━━ Input data ━━
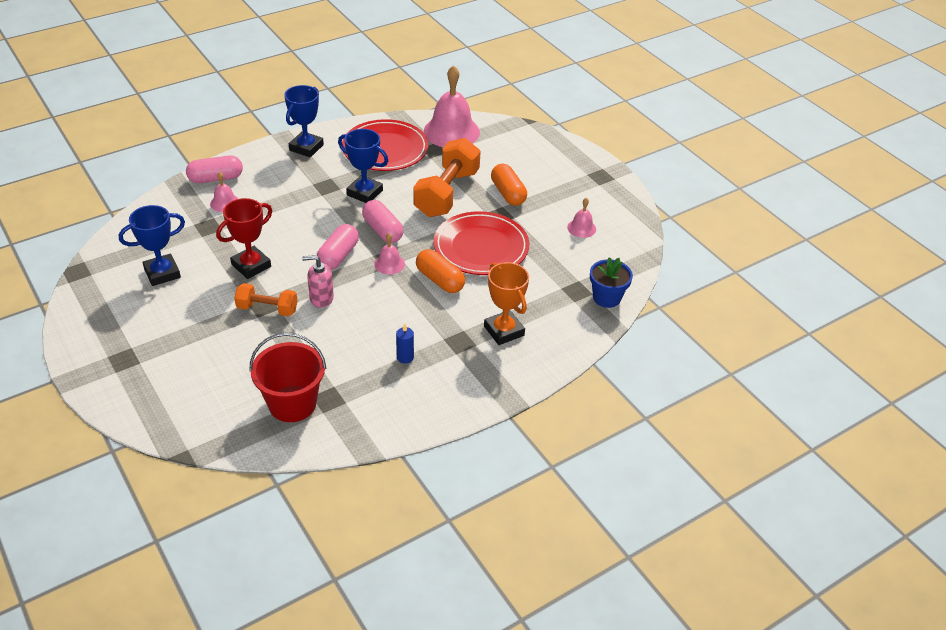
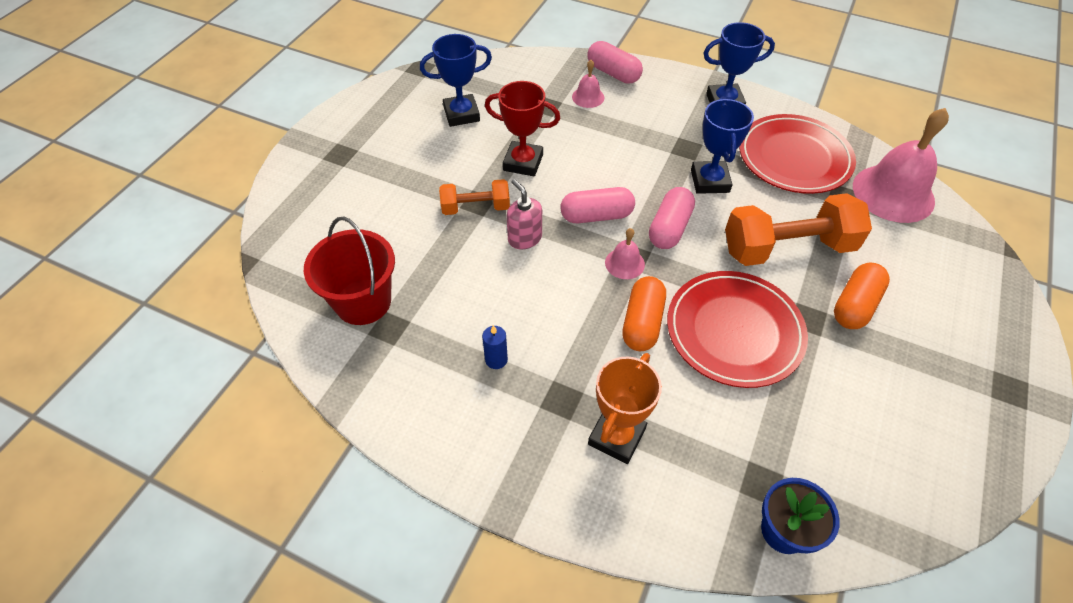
camera: 60 degrees right, 10 degrees up
(162, 273) = (461, 114): blue trophy -> blue trophy turned 45 degrees counterclockwise
(267, 309) = (475, 207): orange dumbbell -> orange dumbbell turned 75 degrees counterclockwise
(581, 228) = (884, 422): pink bell -> none

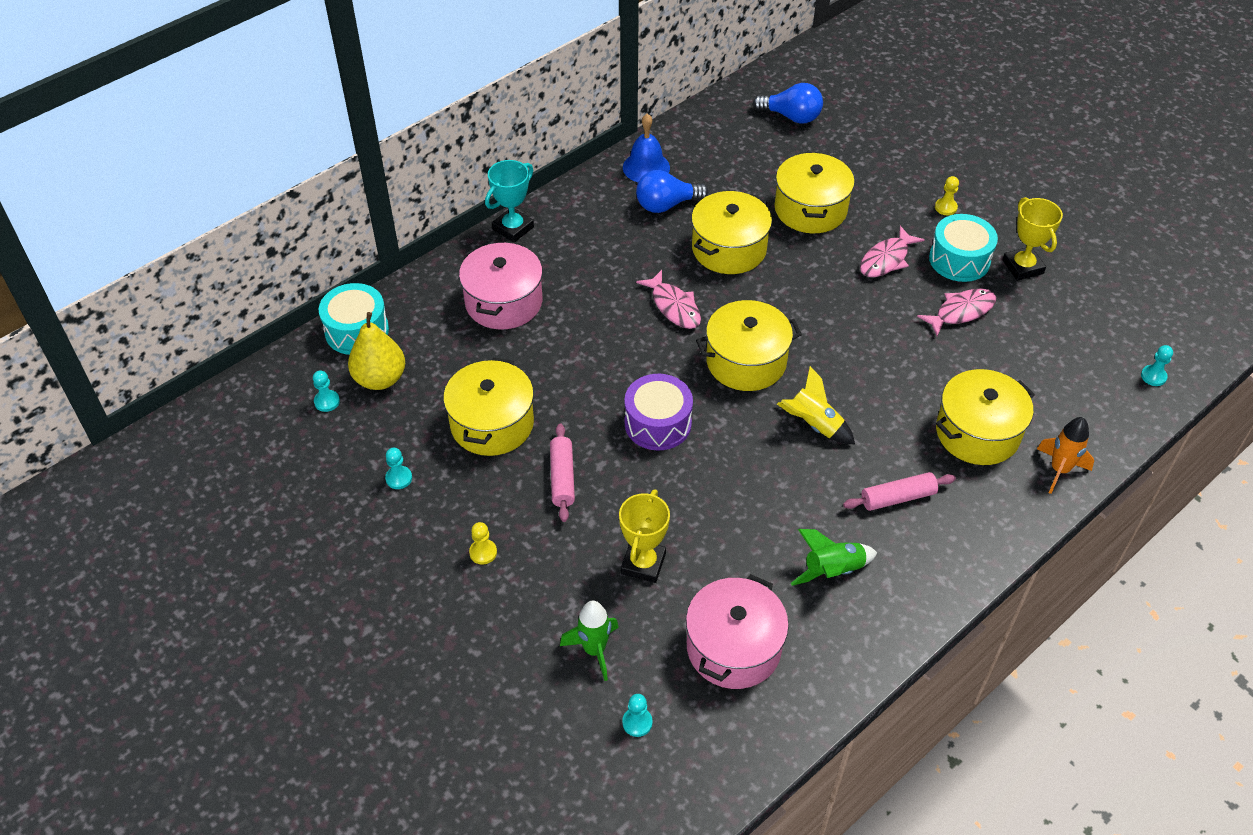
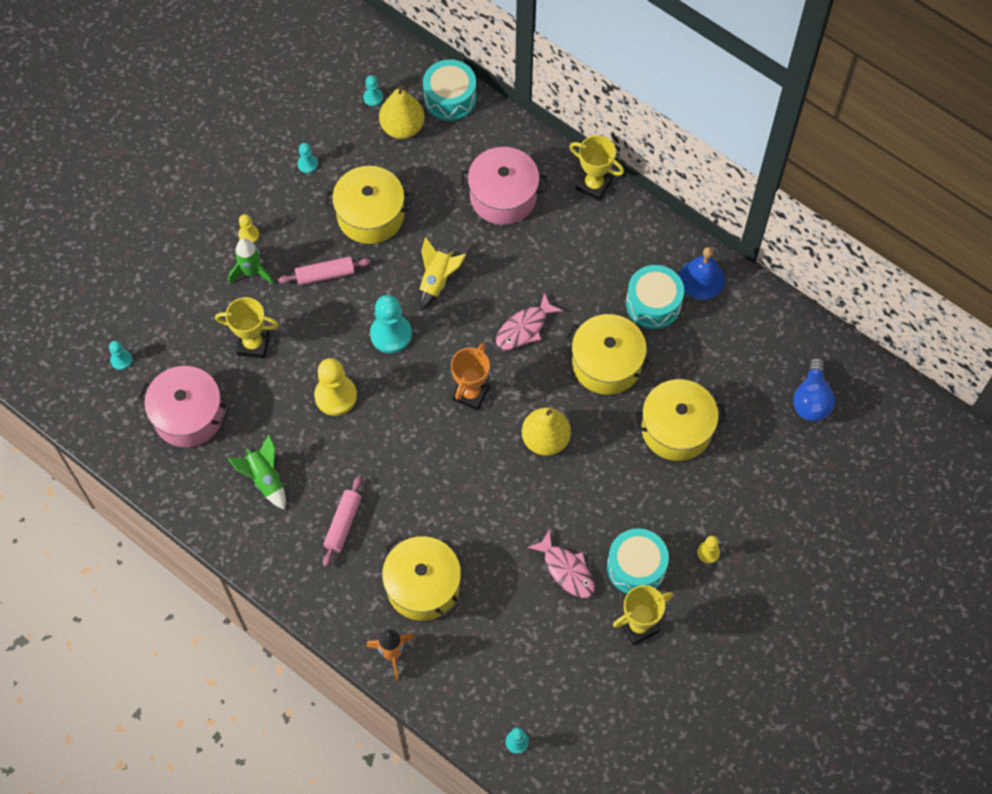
camera: 80 degrees right, 15 degrees up
(513, 228) = (594, 185): turquoise trophy -> yellow trophy
(594, 650) = (175, 323): green rocket -> green rocket (252, 272)
(658, 423) = (391, 334): purple drum -> turquoise pawn
(666, 205) = (653, 304): blue light bulb -> turquoise drum
(730, 486) = (335, 396): none -> yellow pawn
(746, 361) = (471, 393): yellow pot -> orange trophy
(810, 308) = (545, 439): none -> yellow pear
(814, 425) = (409, 453): yellow rocket -> yellow rocket (437, 281)
(886, 259) = (622, 501): pink fish -> none
(897, 497) = (343, 524): pink rolling pin -> pink rolling pin turned 45 degrees clockwise

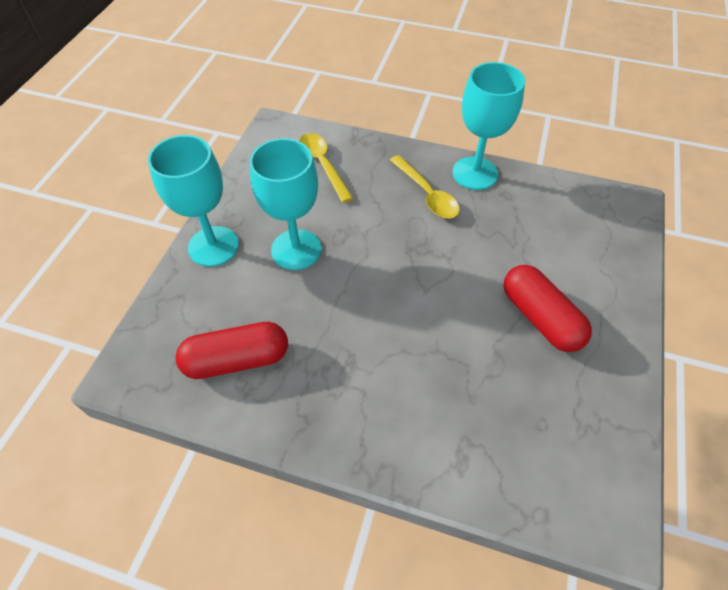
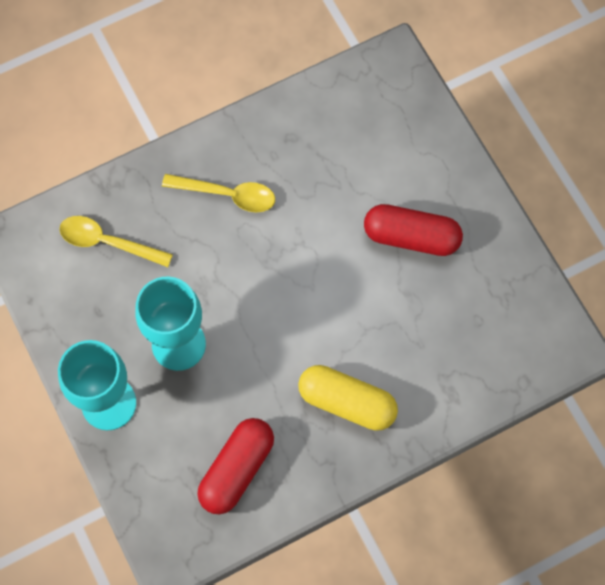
camera: 45 degrees left, 15 degrees up
(367, 388) = (347, 402): none -> yellow capsule
(475, 173) = (245, 136): turquoise goblet -> none

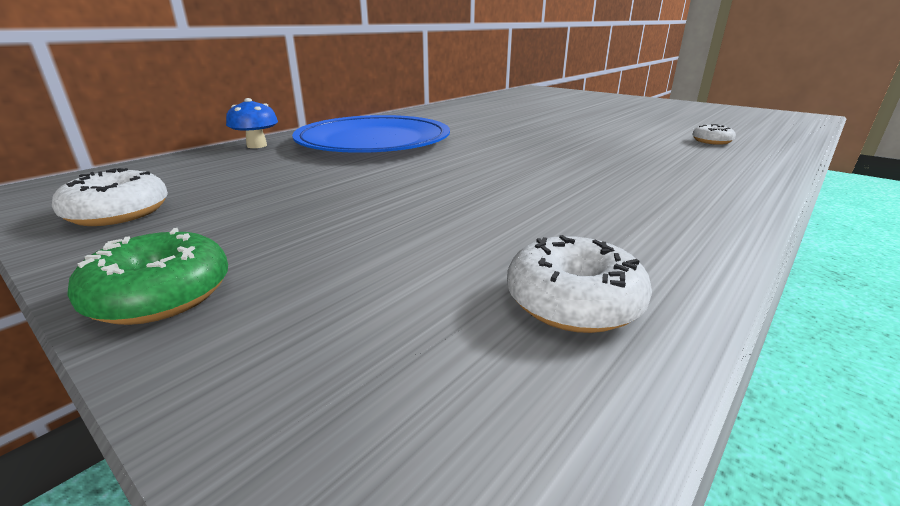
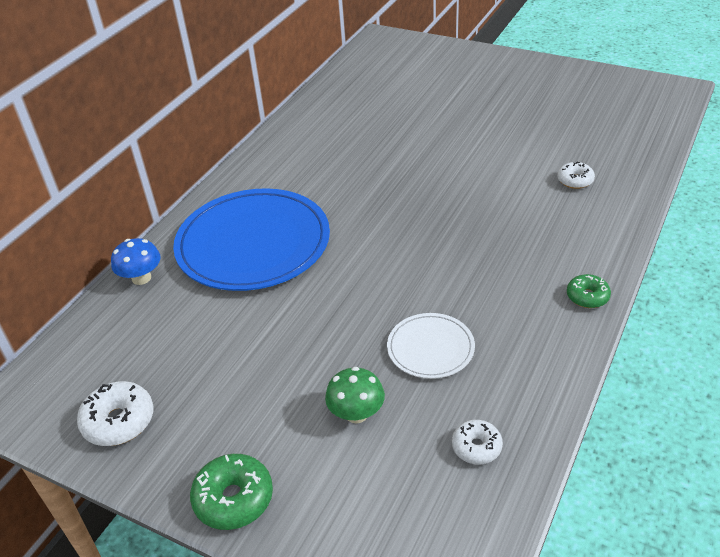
camera: 10 degrees left, 15 degrees up
(402, 245) = (356, 413): none -> green mushroom
(527, 210) = (430, 348): none -> white plate
(573, 302) = (476, 447): white donut -> white donut, size x0.64
(744, 199) = (587, 297): none -> green donut

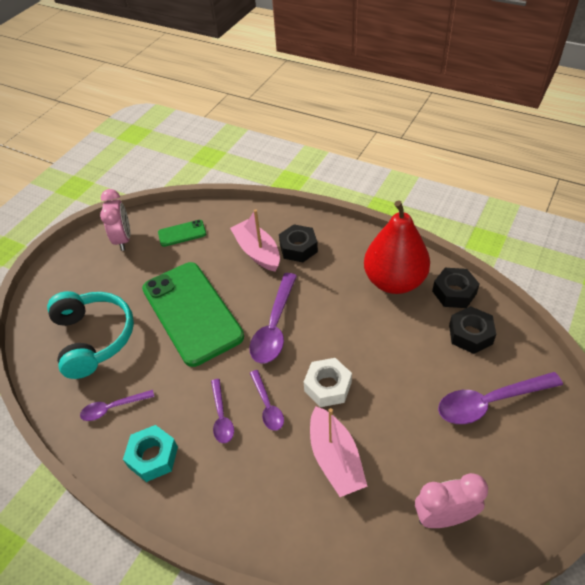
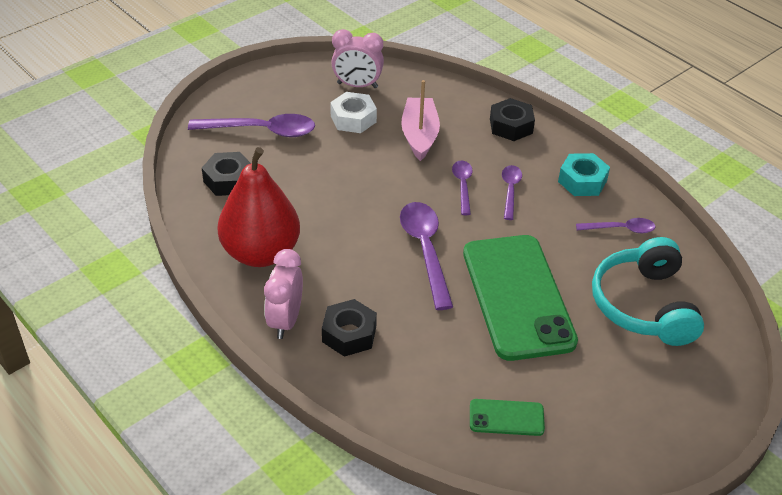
camera: 165 degrees left, 5 degrees down
(123, 239) = (601, 440): pink clock -> pink clock (285, 321)
(257, 252) = (406, 348): pink boat -> none
(274, 327) = (425, 250): purple spoon -> purple spoon turned 45 degrees counterclockwise
(328, 386) = (397, 183): white nut -> white nut (353, 119)
(454, 292) = (207, 220): black nut -> black nut (511, 126)

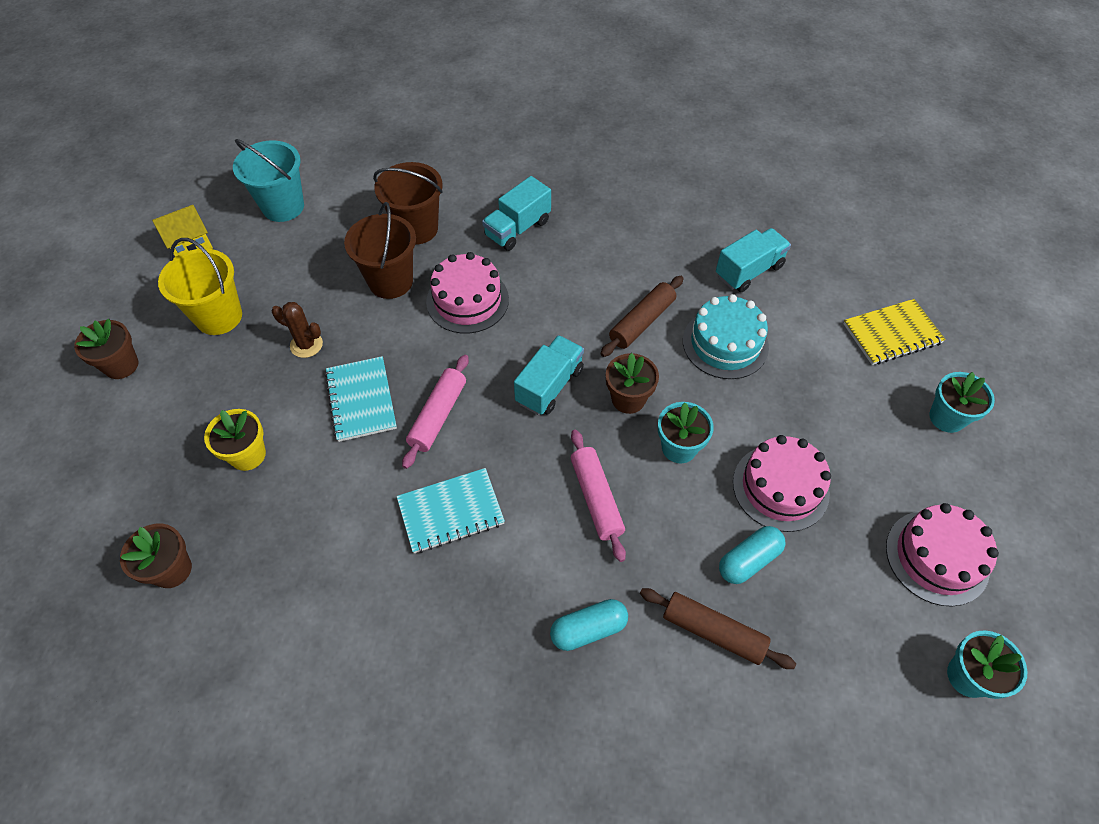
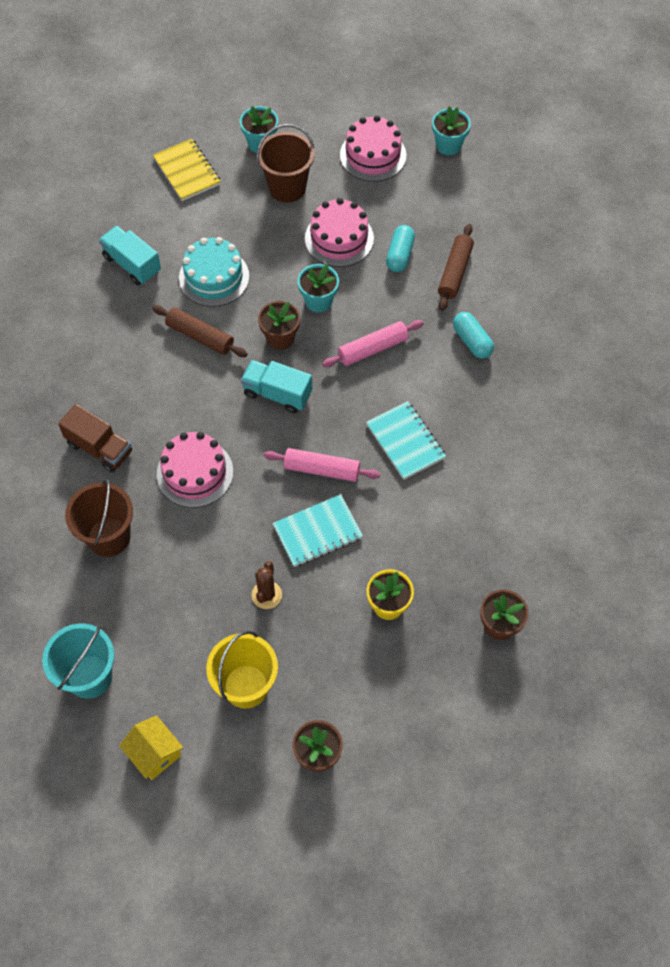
camera: 100 degrees left, 5 degrees up
(390, 281) = (180, 543): brown bucket -> brown bucket (287, 188)
(517, 228) = (99, 448): turquoise truck -> brown truck
(748, 560) = (400, 255): turquoise capsule -> turquoise capsule turned 60 degrees clockwise

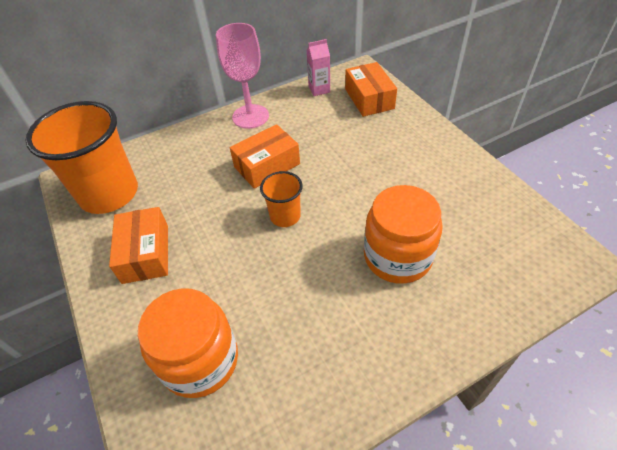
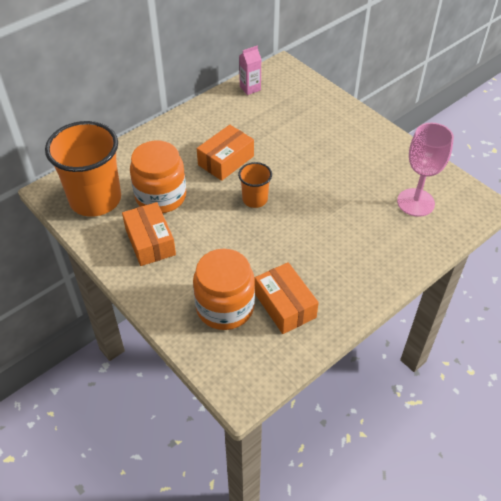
camera: 15 degrees left, 0 degrees up
(250, 116) = (196, 119): pink goblet -> pink goblet (415, 202)
(369, 99) = (297, 93): orange box -> orange box (285, 305)
(397, 256) = (350, 218): orange jar -> orange jar (161, 196)

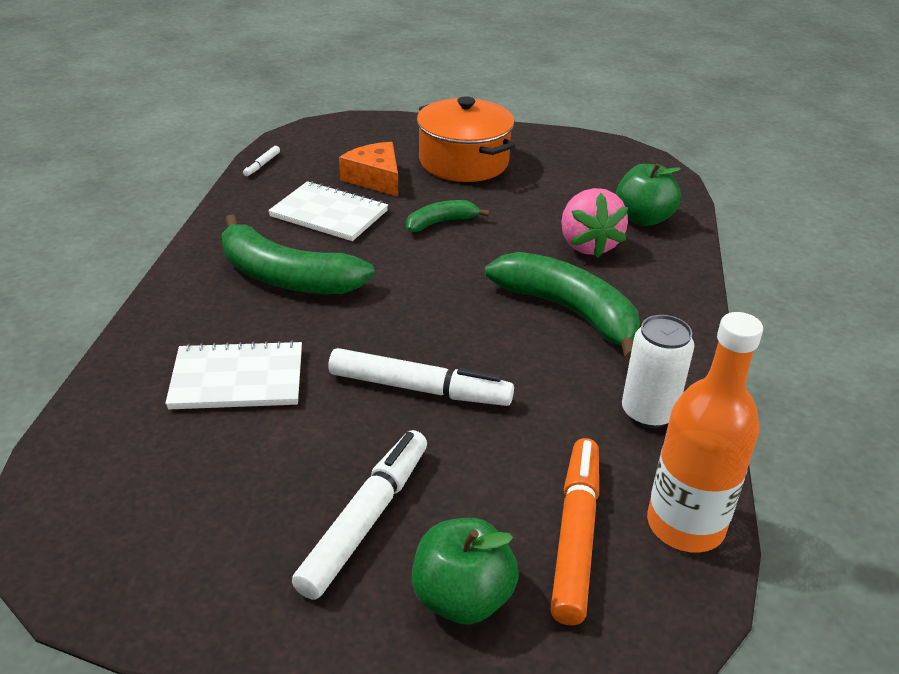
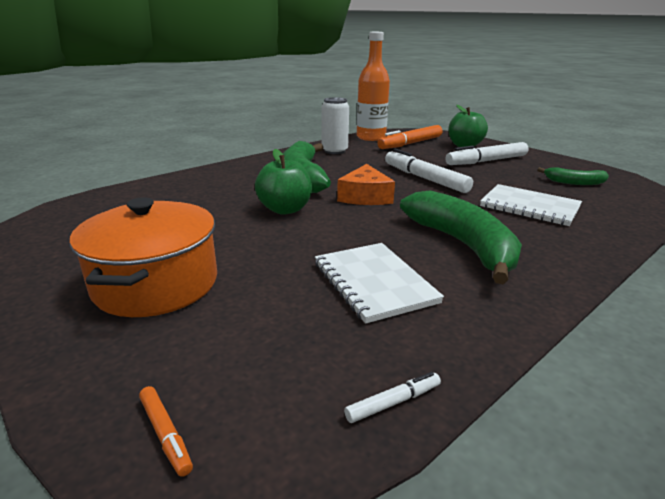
camera: 140 degrees left, 10 degrees down
(346, 127) = (165, 434): none -> orange marker
(375, 179) = (274, 304): orange cheese -> orange cheese (365, 196)
(441, 222) = (287, 239): green banana -> green banana (574, 182)
(588, 245) = (224, 194): pink strawberry -> none
(643, 218) = (157, 194): green apple -> green apple (285, 209)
━━━
__Problem statement__: Show the lines of the records that include the string "purple".

__Expected output__:
(658, 423) = (391, 334): purple drum -> turquoise pawn
(274, 327) = (425, 250): purple spoon -> purple spoon turned 45 degrees counterclockwise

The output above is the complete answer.